• _What you have to do_: In the entries that follow, find every line containing "RELAY" and copy it.

Top of Exercise data

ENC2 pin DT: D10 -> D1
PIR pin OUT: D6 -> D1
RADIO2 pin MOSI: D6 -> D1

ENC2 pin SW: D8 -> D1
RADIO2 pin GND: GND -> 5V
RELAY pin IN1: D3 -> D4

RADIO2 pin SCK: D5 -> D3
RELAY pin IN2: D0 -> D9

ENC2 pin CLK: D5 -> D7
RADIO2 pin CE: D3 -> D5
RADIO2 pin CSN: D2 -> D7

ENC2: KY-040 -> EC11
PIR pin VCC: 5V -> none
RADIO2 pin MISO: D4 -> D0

Bottom of Exercise data
Top of Exercise data

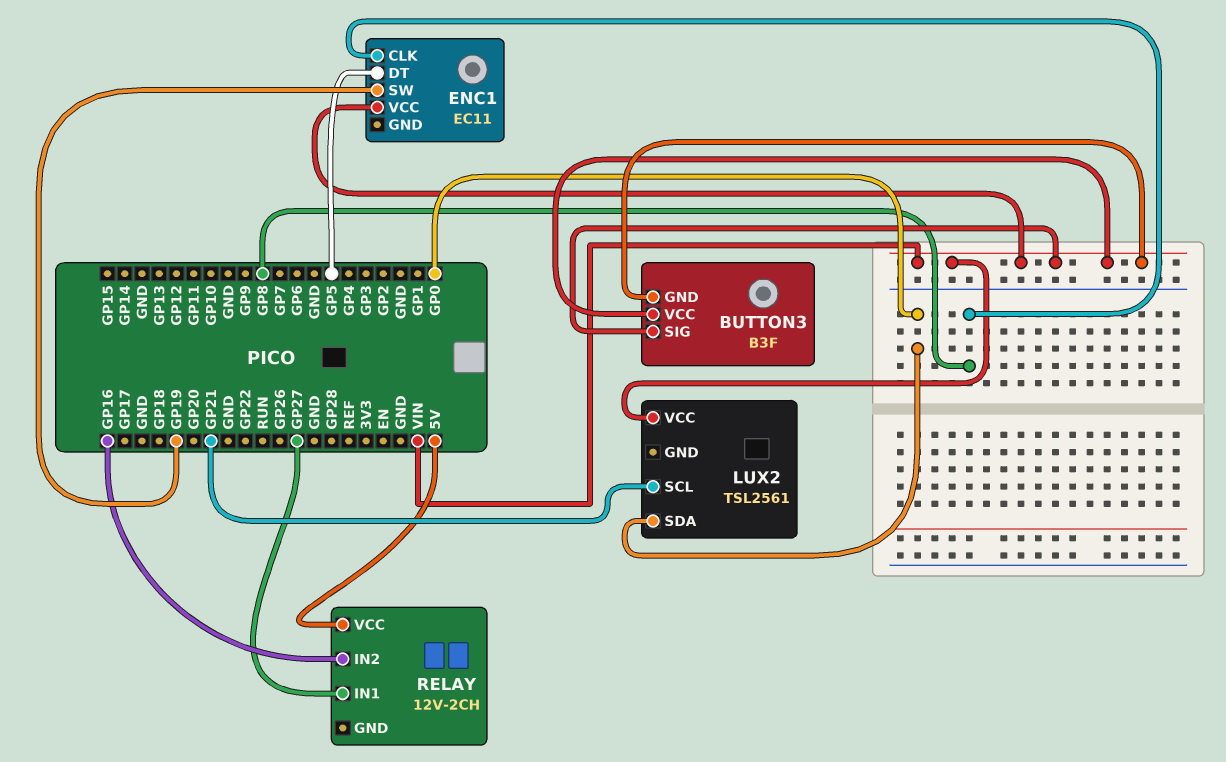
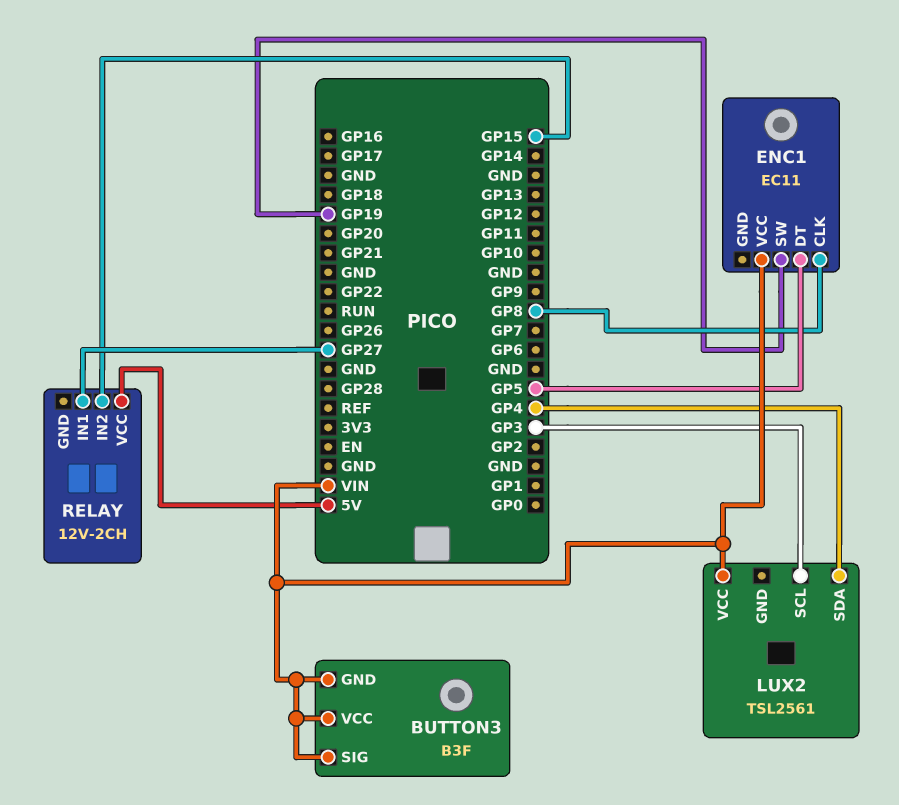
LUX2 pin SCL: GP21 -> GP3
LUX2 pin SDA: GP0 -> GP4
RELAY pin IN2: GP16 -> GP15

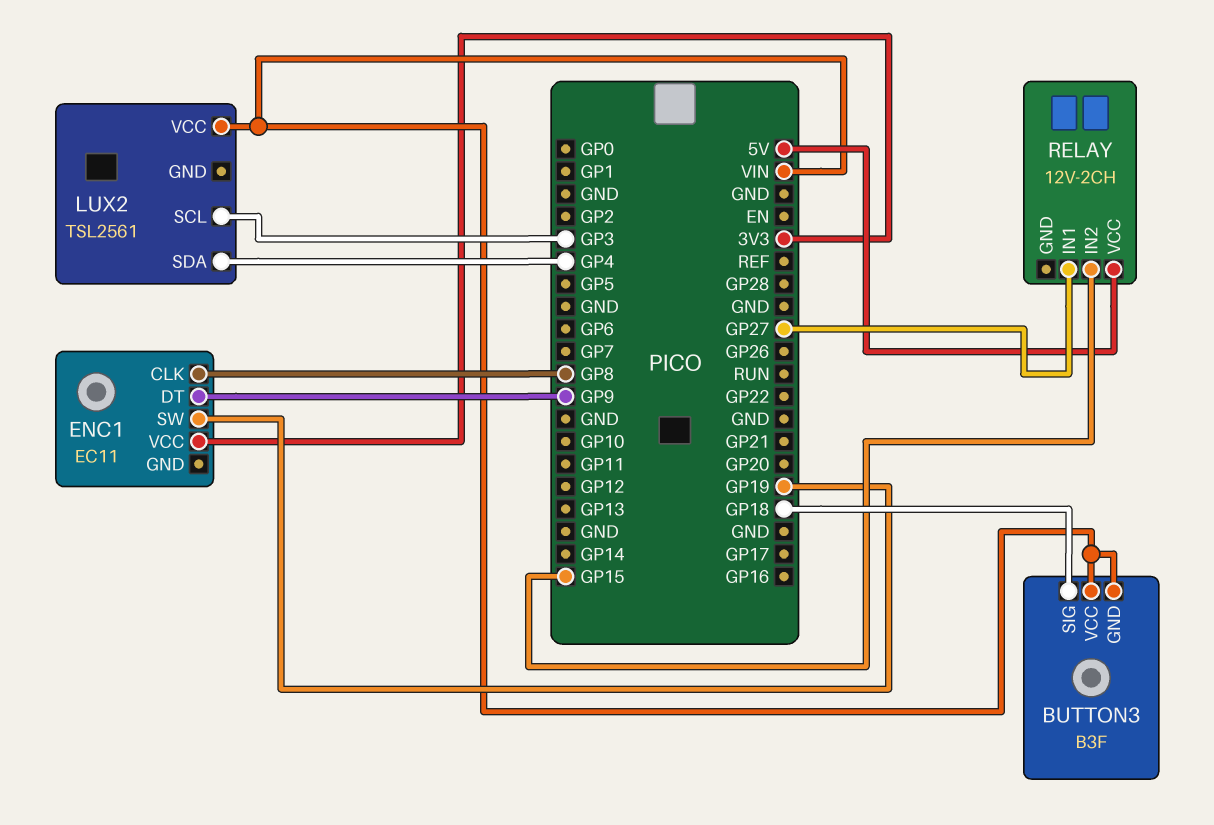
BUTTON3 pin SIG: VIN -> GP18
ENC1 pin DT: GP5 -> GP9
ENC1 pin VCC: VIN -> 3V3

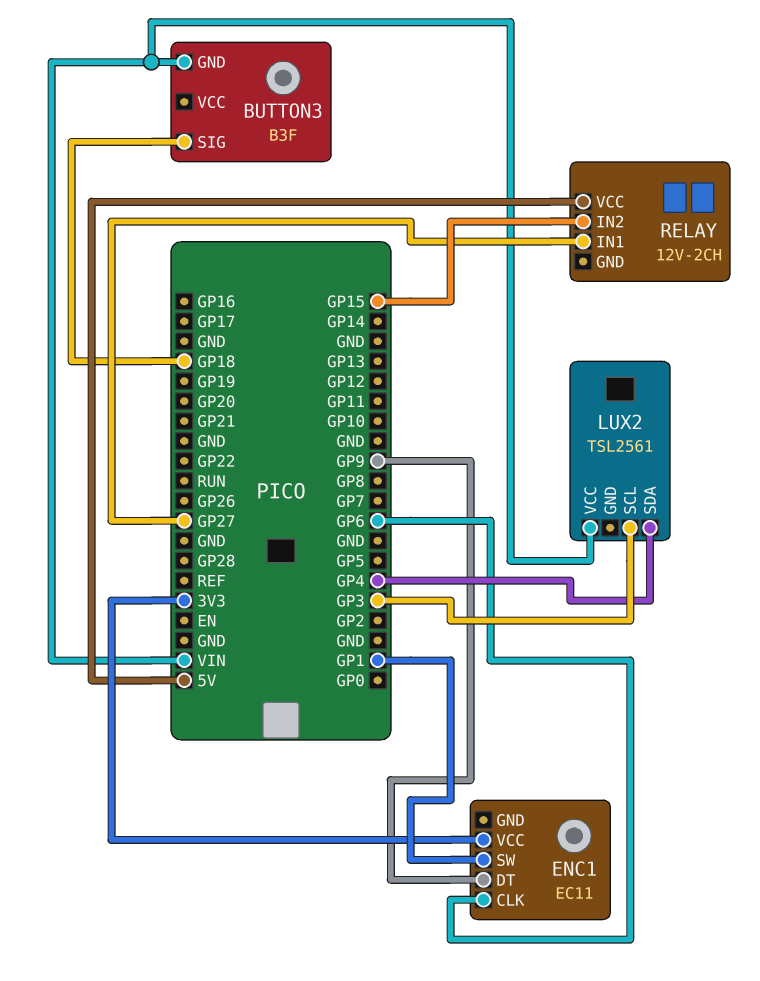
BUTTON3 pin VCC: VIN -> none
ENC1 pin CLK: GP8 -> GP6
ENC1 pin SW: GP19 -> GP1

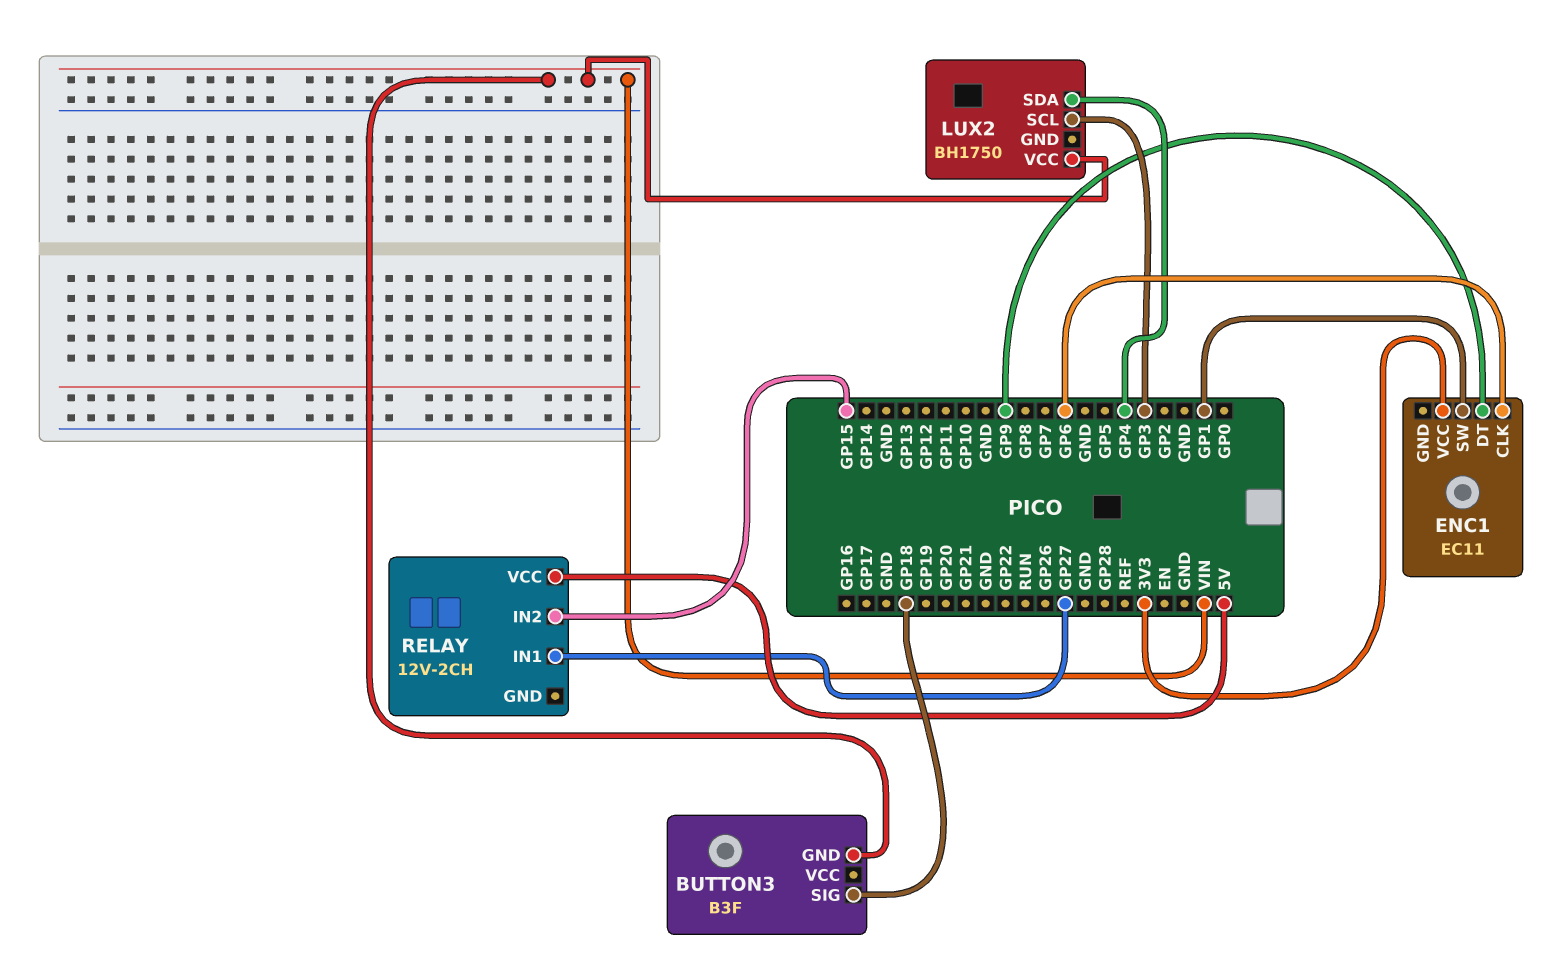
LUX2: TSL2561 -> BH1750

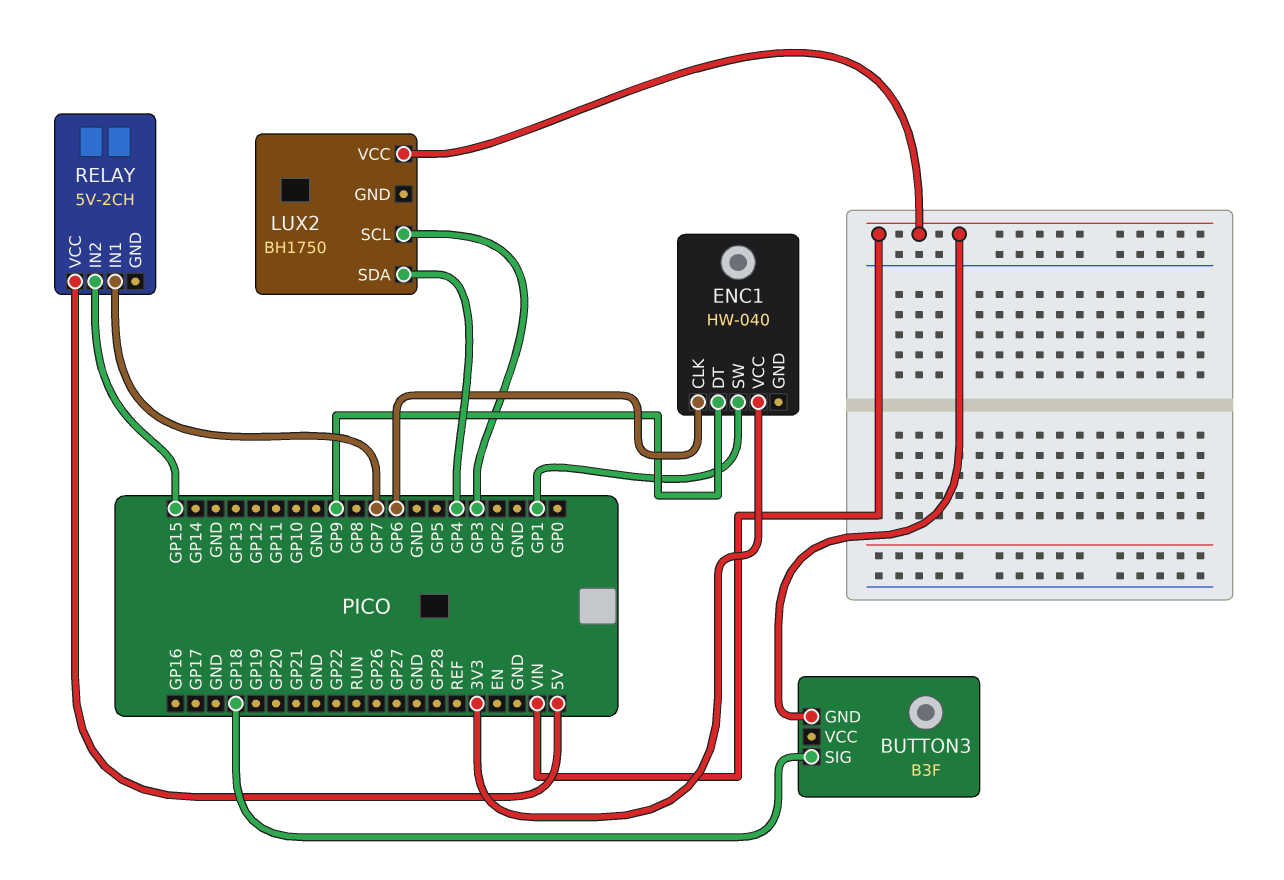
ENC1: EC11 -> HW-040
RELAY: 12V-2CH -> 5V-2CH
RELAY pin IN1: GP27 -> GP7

Bottom of Exercise data

• _Expected answer_:
RELAY pin IN1: D3 -> D4
RELAY pin IN2: D0 -> D9
RELAY pin IN2: GP16 -> GP15
RELAY: 12V-2CH -> 5V-2CH
RELAY pin IN1: GP27 -> GP7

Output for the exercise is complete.